__Problem to work on__
Your task is to gather the lines below that hold the string "grey".
Segment Start: Exercise data
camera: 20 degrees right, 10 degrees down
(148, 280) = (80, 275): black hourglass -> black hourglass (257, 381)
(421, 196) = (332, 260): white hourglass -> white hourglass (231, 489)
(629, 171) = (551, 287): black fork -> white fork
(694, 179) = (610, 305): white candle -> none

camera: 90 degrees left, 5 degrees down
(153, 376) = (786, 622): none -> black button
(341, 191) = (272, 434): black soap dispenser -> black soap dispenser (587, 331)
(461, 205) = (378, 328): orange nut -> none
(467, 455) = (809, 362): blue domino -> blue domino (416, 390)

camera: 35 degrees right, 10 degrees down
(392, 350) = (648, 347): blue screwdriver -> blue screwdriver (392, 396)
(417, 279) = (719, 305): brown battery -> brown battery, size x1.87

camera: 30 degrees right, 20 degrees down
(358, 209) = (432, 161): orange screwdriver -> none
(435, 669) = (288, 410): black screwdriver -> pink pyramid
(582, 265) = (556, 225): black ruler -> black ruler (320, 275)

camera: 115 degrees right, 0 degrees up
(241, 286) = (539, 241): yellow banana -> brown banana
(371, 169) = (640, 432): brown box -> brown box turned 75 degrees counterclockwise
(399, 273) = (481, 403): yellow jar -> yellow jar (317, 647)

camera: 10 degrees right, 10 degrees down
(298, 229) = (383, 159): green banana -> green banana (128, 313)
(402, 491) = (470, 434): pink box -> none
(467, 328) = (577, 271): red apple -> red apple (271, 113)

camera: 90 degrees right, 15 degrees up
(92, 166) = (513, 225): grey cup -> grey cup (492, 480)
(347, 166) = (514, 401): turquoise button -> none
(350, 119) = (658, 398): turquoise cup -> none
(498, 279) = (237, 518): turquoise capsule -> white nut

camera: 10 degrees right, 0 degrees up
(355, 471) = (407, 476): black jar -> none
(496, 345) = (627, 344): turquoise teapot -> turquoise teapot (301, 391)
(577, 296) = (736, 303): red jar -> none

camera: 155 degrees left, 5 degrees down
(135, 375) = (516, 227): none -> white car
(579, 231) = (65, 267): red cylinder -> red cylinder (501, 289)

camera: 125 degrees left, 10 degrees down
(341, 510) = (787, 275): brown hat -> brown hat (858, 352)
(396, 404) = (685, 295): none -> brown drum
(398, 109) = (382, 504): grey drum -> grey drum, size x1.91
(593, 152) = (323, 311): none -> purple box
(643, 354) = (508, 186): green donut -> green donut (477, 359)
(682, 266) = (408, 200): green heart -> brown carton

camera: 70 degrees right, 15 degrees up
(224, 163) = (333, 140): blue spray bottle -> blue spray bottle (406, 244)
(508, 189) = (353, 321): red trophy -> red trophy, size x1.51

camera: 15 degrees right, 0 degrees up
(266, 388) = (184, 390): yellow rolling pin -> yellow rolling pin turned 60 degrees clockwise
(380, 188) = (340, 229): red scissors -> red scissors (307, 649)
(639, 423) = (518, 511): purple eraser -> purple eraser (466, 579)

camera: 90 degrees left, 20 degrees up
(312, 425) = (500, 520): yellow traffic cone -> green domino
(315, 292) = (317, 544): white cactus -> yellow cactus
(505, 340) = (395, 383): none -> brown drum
Segment End: Exercise data
__Task answer__
(92, 166) = (513, 225): grey cup -> grey cup (492, 480)
(398, 109) = (382, 504): grey drum -> grey drum, size x1.91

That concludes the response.